◆ About this task
Begin at the line containing "The plato/marrón at" in the data below and go on through the line containing "The camera went 85", repeating each line exactly; include both ends and no other line.

◆ Given information

-------

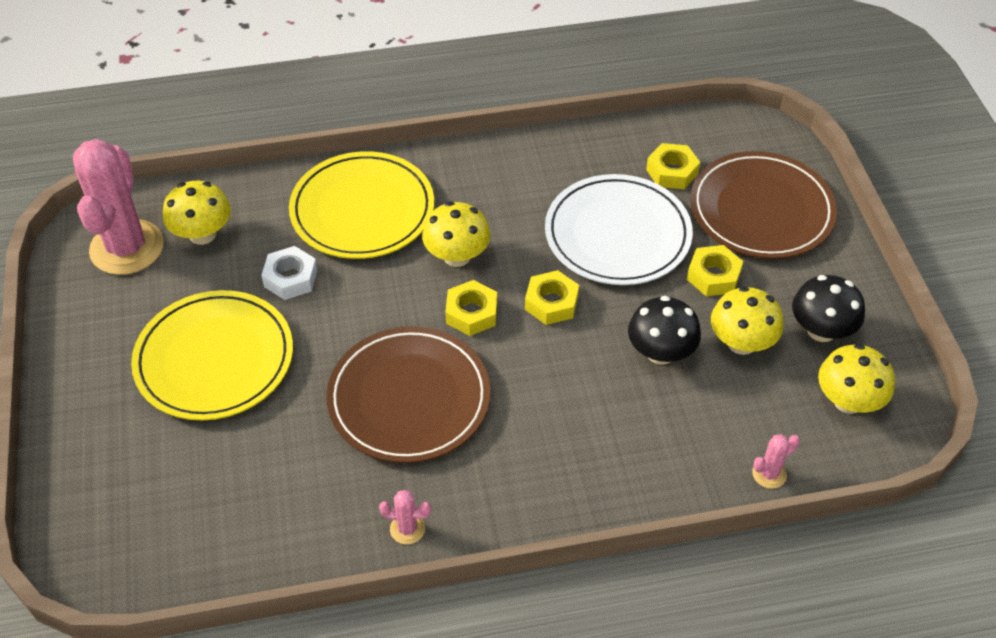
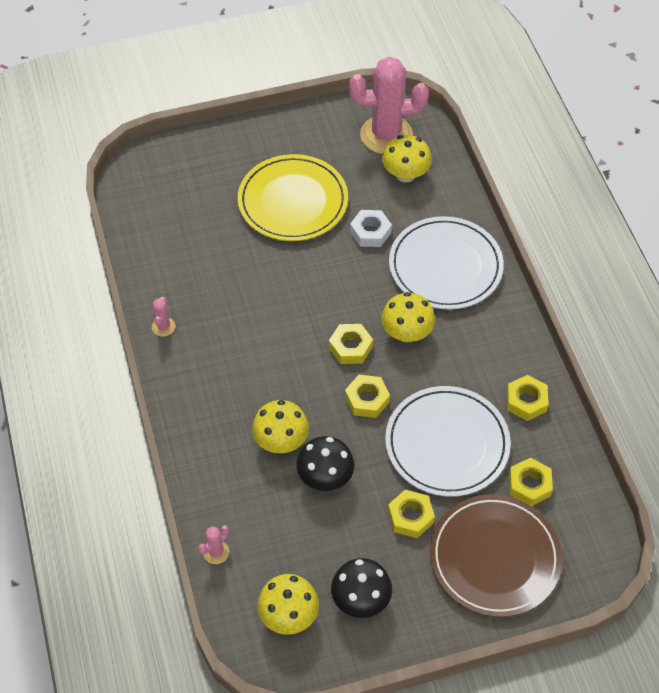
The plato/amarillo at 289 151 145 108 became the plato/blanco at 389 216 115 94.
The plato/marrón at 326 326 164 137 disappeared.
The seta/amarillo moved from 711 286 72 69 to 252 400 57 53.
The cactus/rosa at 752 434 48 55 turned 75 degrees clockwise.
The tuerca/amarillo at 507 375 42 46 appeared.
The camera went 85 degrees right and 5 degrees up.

-------

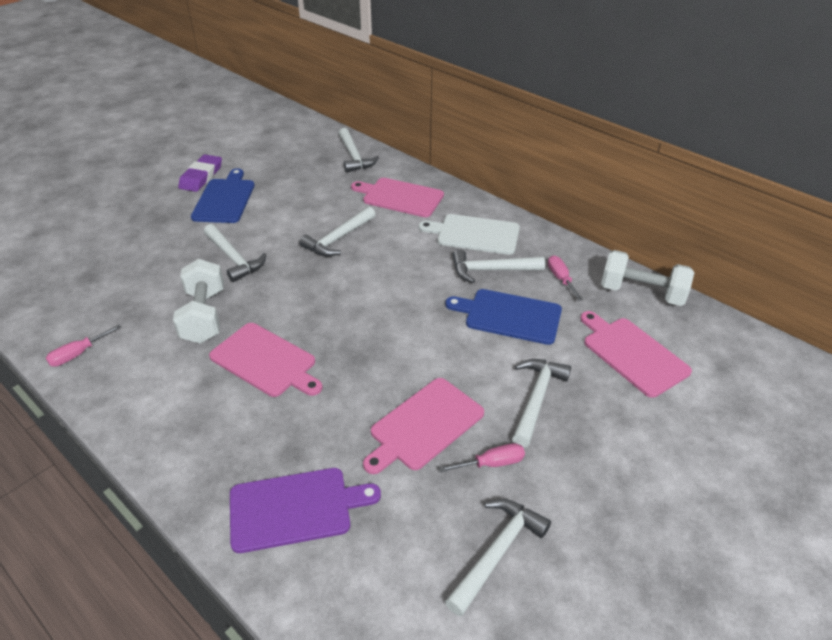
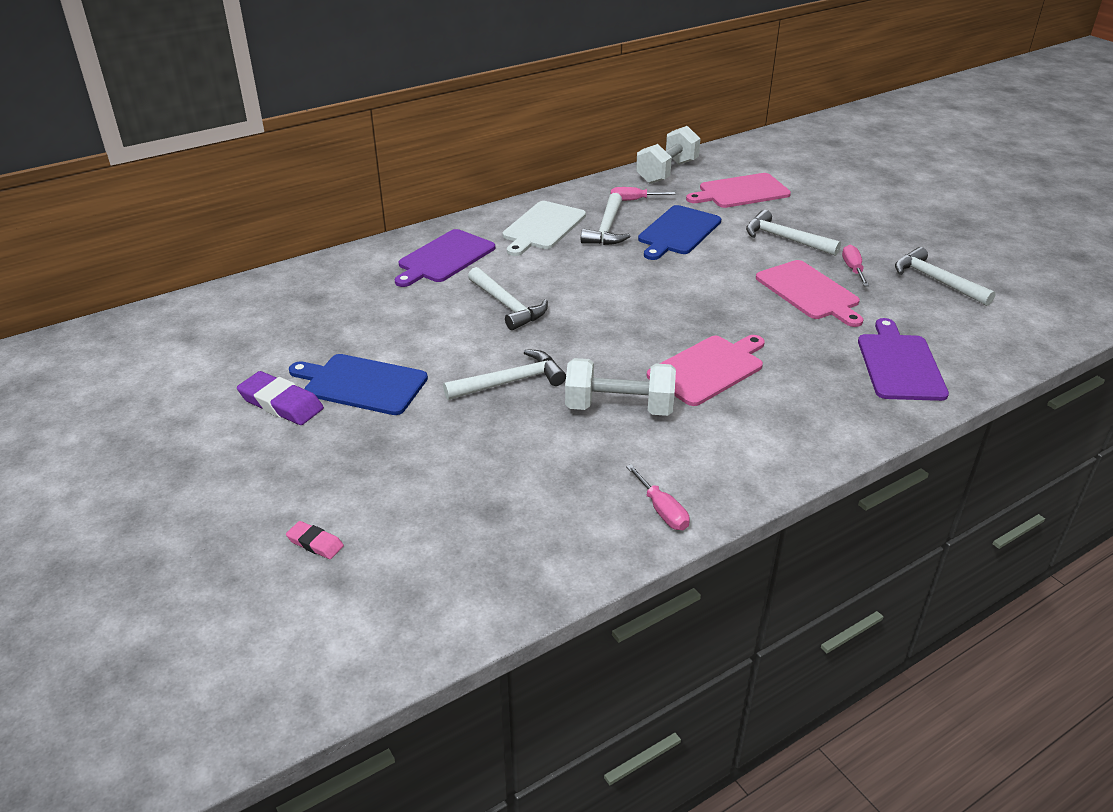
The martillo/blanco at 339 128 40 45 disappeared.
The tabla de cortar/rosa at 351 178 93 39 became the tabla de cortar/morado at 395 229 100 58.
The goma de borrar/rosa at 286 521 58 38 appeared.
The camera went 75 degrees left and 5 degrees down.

-------

◆ Problem solution
The plato/marrón at 326 326 164 137 disappeared.
The seta/amarillo moved from 711 286 72 69 to 252 400 57 53.
The cactus/rosa at 752 434 48 55 turned 75 degrees clockwise.
The tuerca/amarillo at 507 375 42 46 appeared.
The camera went 85 degrees right and 5 degrees up.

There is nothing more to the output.